-- WORK ORDER --
Every entry below should be restated word for word, except for its images.

-- INPUT RECORDS --

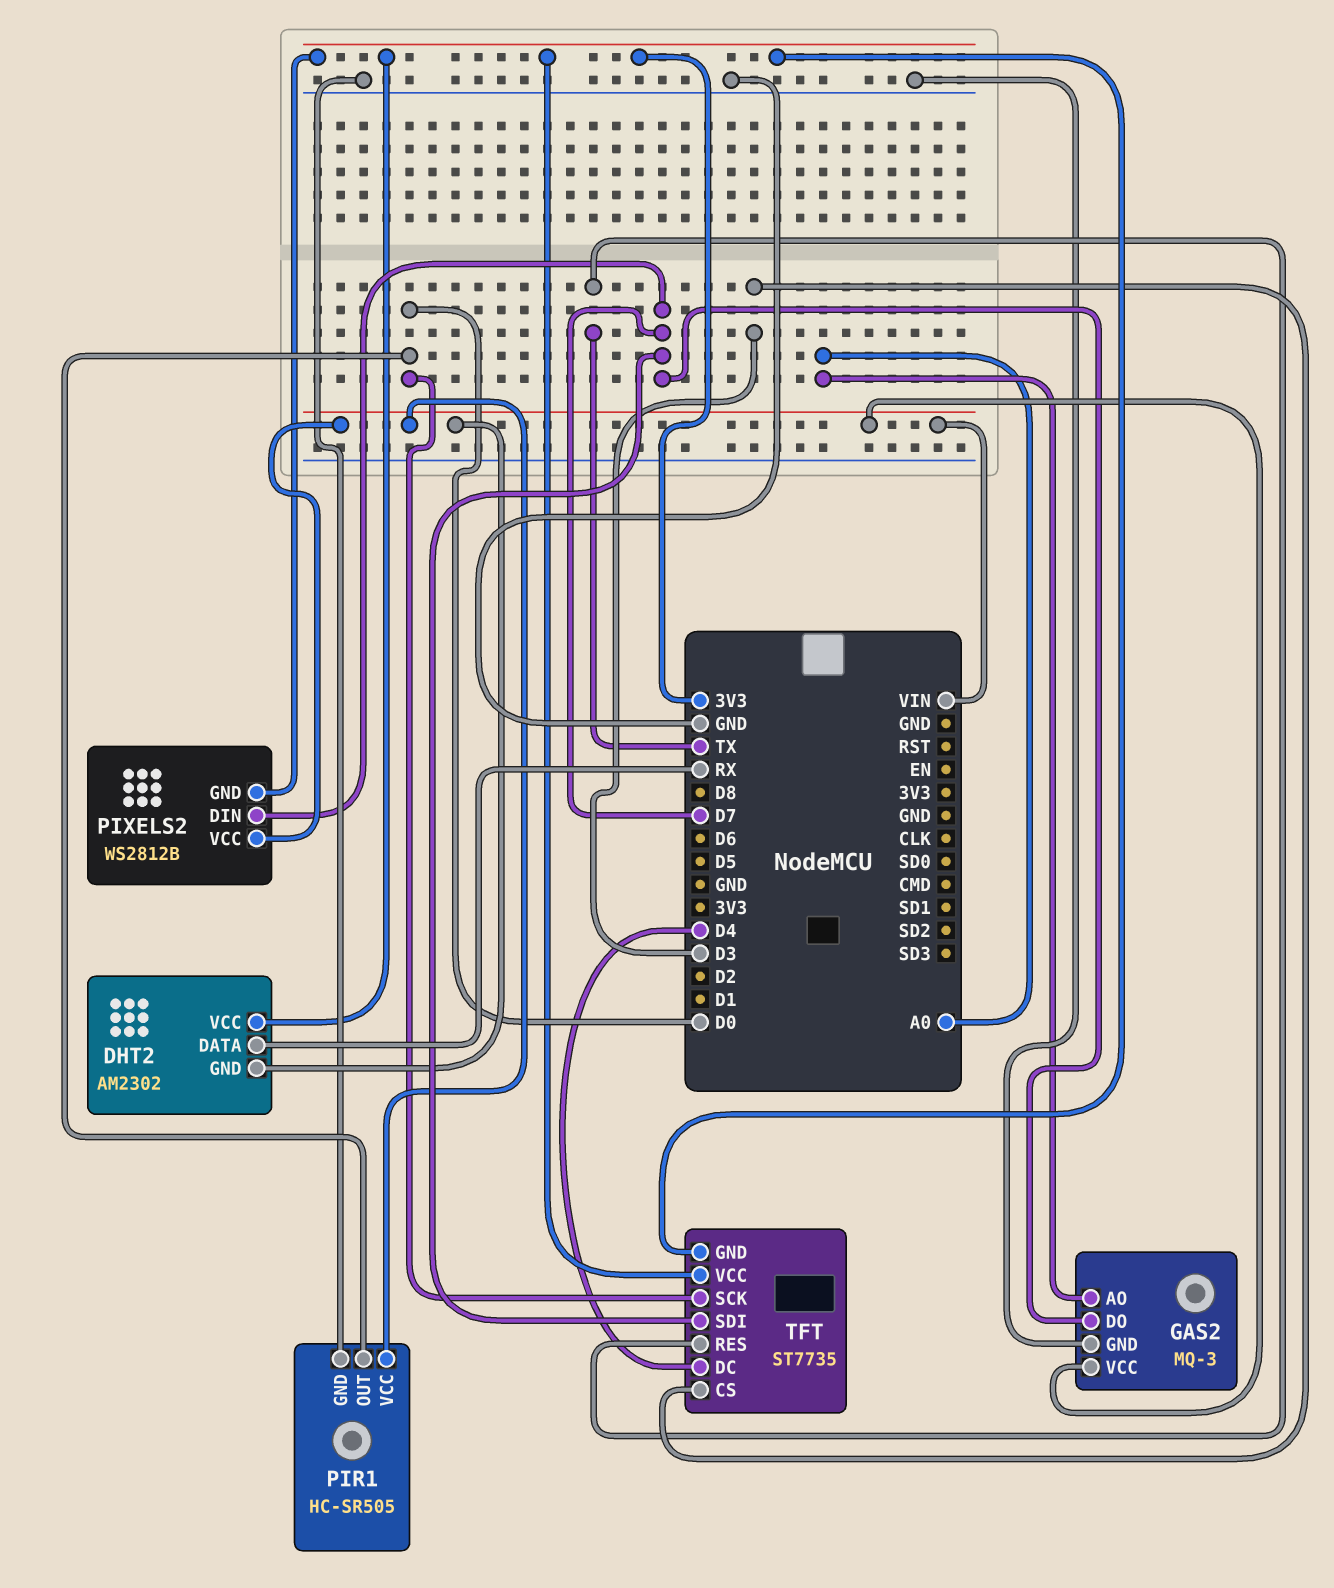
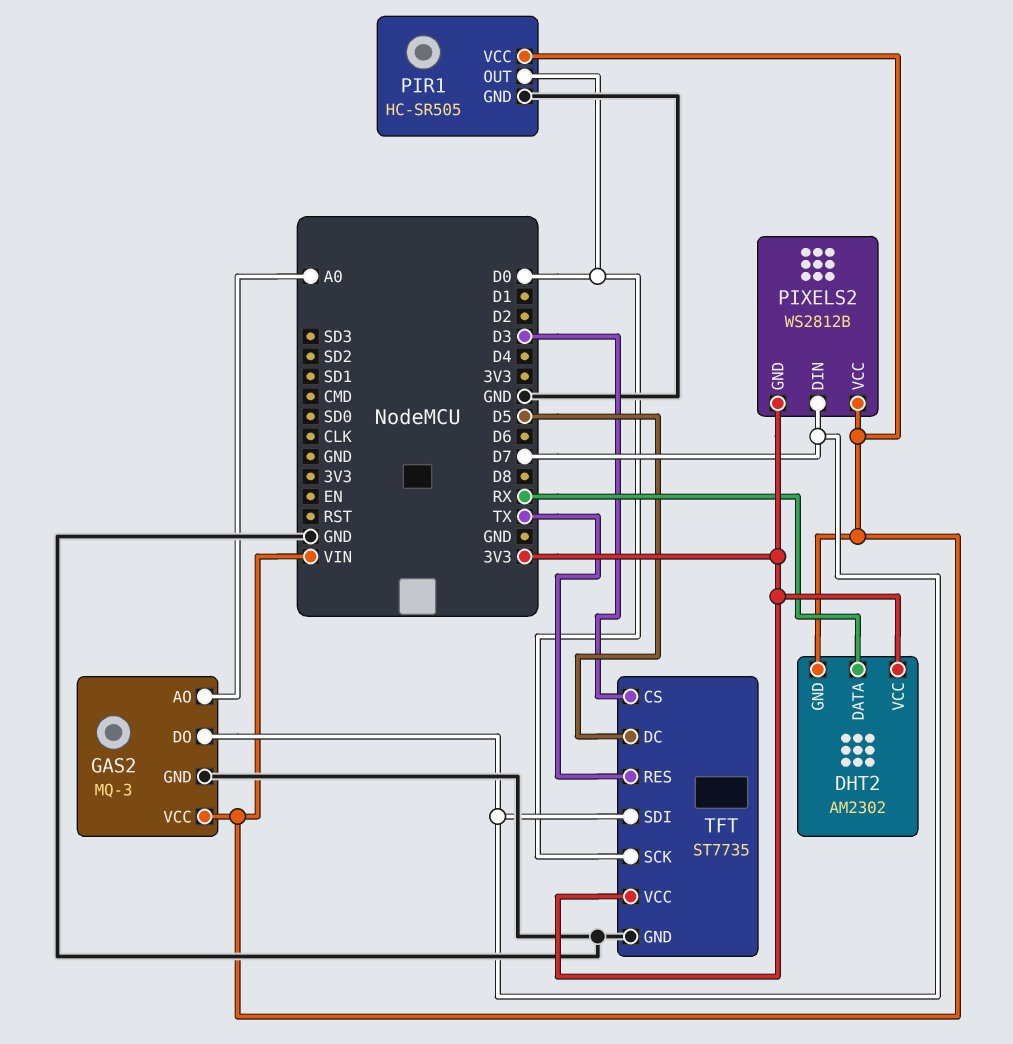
TFT pin DC: D4 -> D5
TFT pin GND: 3V3 -> GND

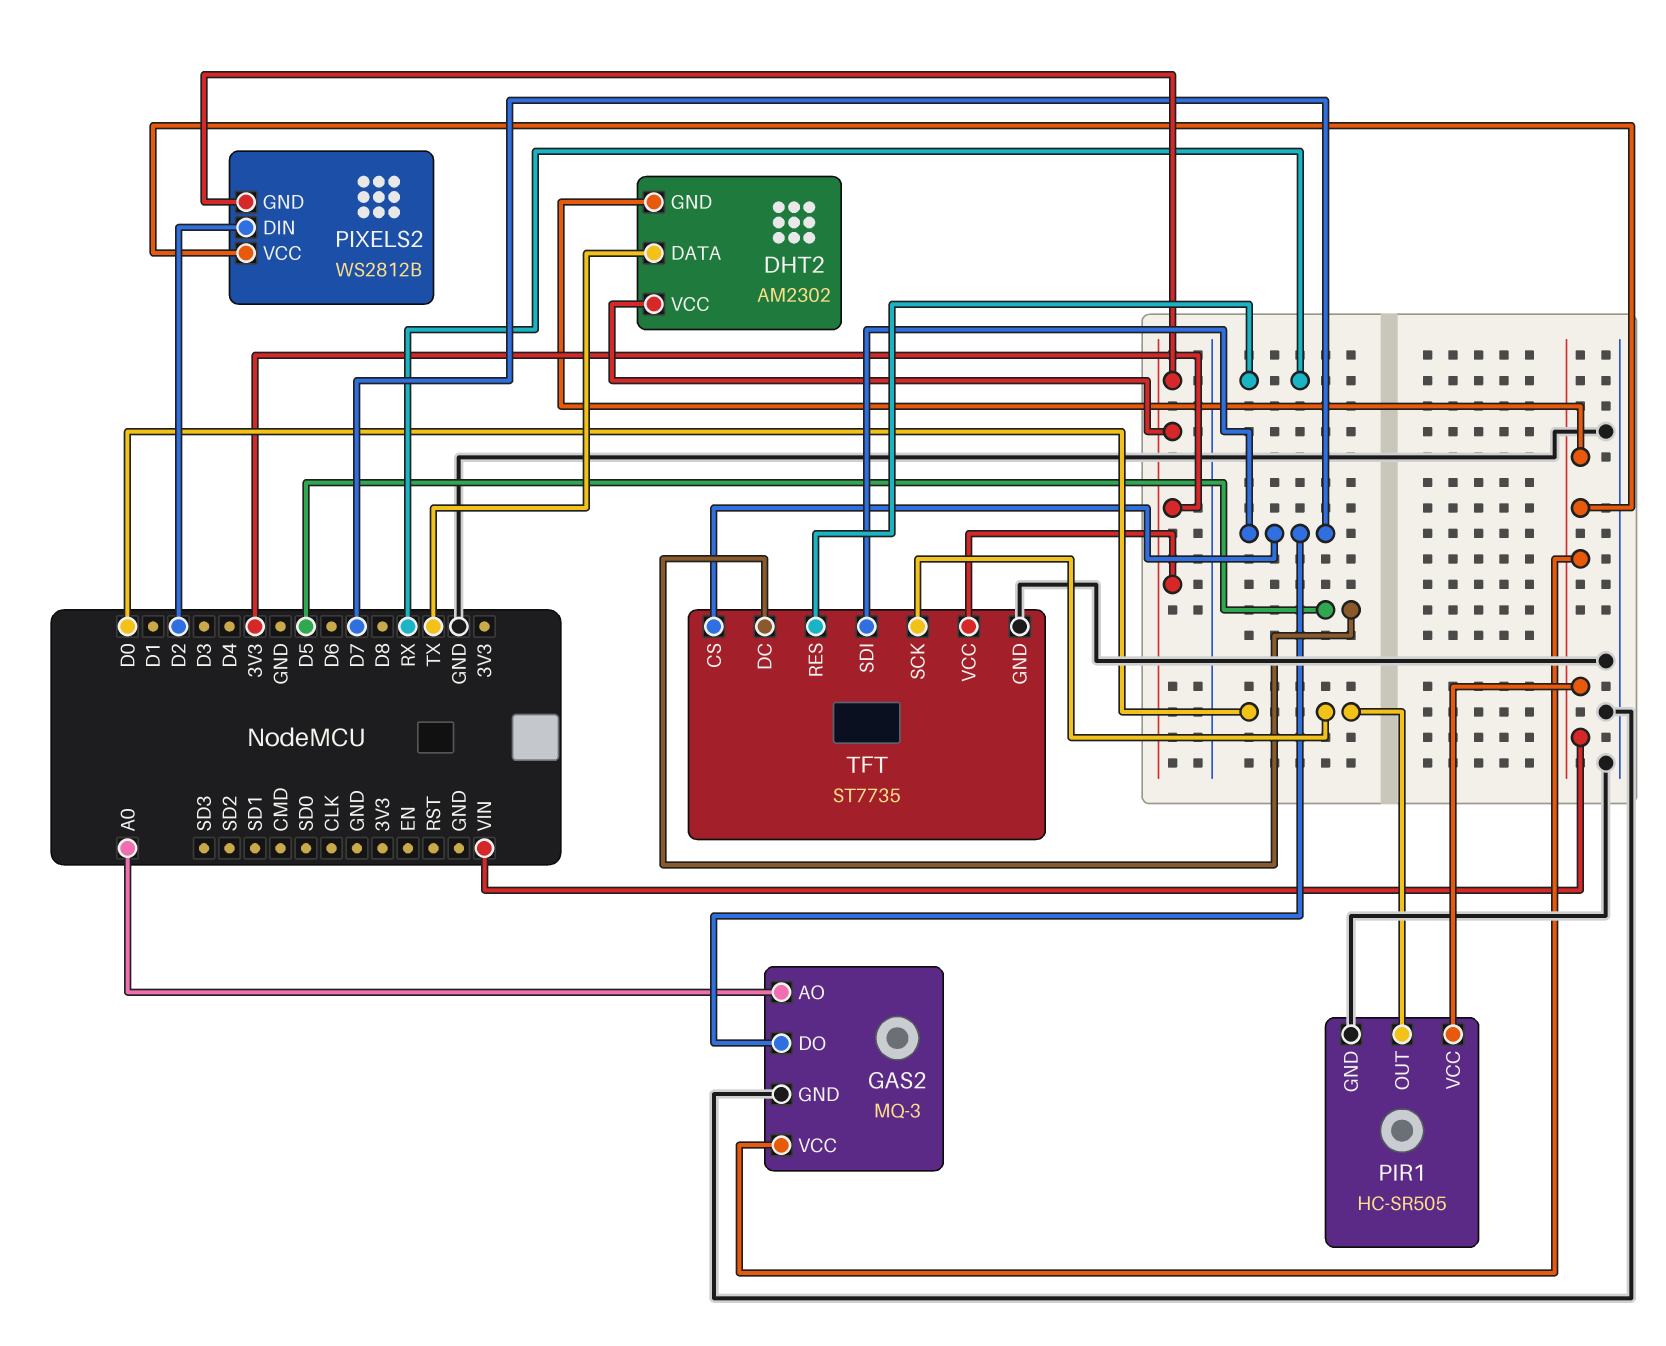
DHT2 pin DATA: RX -> TX
PIXELS2 pin DIN: D7 -> D2
TFT pin CS: D3 -> D7
TFT pin RES: TX -> RX

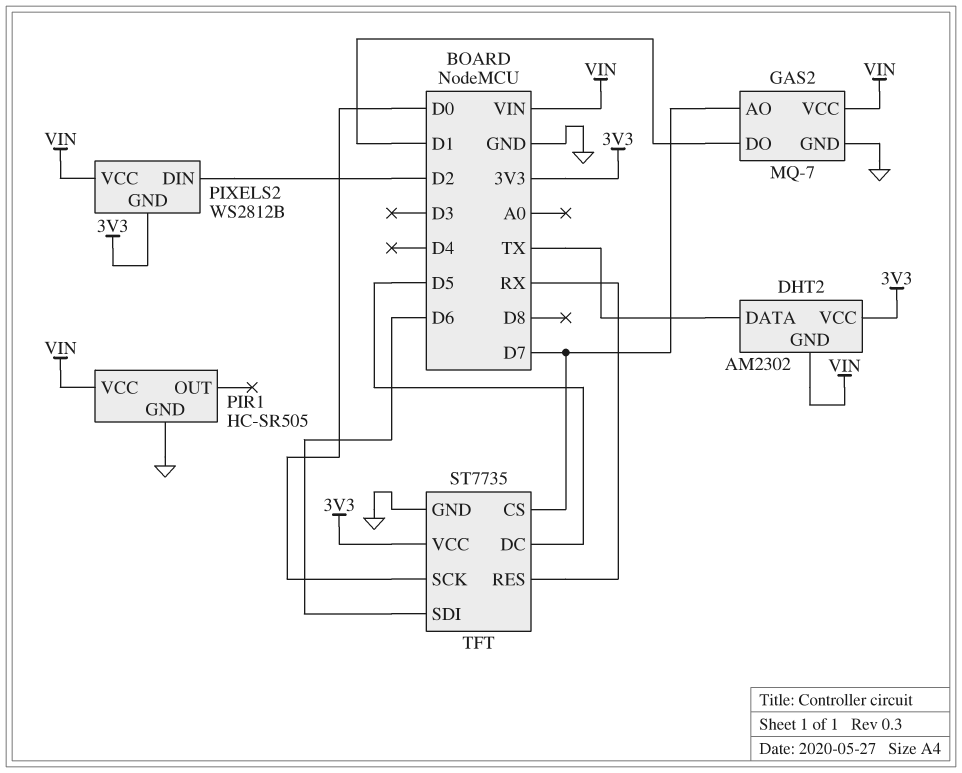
GAS2: MQ-3 -> MQ-7
GAS2 pin AO: A0 -> D7
GAS2 pin DO: D7 -> D1
PIR1 pin OUT: D0 -> none
TFT pin SDI: D7 -> D6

-- TASK RESPONSE --
TFT pin DC: D4 -> D5
TFT pin GND: 3V3 -> GND

DHT2 pin DATA: RX -> TX
PIXELS2 pin DIN: D7 -> D2
TFT pin CS: D3 -> D7
TFT pin RES: TX -> RX

GAS2: MQ-3 -> MQ-7
GAS2 pin AO: A0 -> D7
GAS2 pin DO: D7 -> D1
PIR1 pin OUT: D0 -> none
TFT pin SDI: D7 -> D6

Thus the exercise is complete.